Colored object listings

Content starts

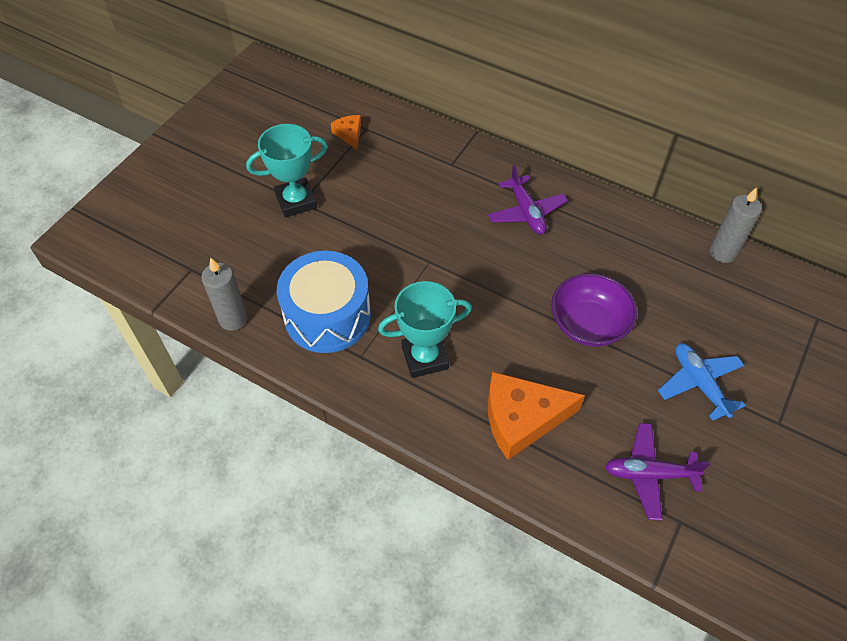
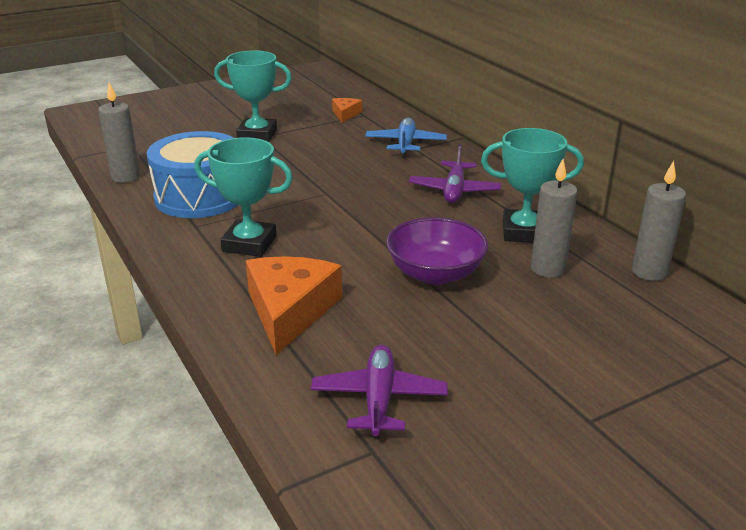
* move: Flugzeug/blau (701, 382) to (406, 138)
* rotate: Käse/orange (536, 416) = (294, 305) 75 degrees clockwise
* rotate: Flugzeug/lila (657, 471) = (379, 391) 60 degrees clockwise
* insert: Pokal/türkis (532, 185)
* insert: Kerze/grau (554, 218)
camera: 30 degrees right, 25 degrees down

Content ends

TO DO »
For the word "Flugzeug", go through the records and show each line that carries it.

EXERCISE RESPONSE »
* move: Flugzeug/blau (701, 382) to (406, 138)
* rotate: Flugzeug/lila (657, 471) = (379, 391) 60 degrees clockwise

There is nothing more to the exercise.